→ DATASET EXCERPTS
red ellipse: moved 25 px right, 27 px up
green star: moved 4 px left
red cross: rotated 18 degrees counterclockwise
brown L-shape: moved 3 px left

---

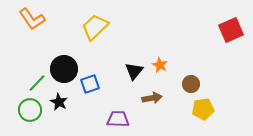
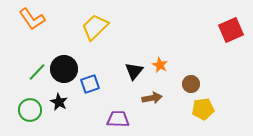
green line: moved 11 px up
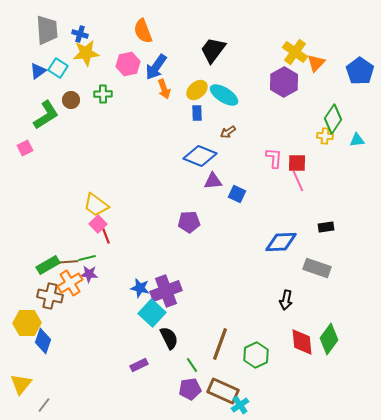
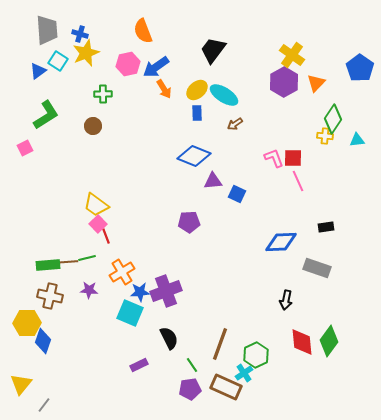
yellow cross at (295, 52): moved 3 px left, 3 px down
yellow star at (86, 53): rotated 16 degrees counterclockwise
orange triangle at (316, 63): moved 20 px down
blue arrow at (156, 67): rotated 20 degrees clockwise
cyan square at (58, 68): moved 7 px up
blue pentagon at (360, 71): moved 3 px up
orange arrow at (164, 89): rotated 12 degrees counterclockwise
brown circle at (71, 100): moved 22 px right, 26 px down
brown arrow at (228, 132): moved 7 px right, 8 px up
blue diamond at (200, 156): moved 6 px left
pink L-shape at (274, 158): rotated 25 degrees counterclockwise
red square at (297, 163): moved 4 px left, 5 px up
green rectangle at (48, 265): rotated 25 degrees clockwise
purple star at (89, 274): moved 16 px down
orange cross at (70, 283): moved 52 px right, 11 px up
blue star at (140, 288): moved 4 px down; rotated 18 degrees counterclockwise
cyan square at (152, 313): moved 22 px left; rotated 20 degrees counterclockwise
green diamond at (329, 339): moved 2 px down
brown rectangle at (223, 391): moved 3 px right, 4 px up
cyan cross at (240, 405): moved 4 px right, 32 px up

→ EXERCISE PROMPT
Which entries above contain the word "orange"? Report each of those lines in full.

→ WRITTEN REPLY
orange triangle at (316, 63): moved 20 px down
orange arrow at (164, 89): rotated 12 degrees counterclockwise
orange cross at (70, 283): moved 52 px right, 11 px up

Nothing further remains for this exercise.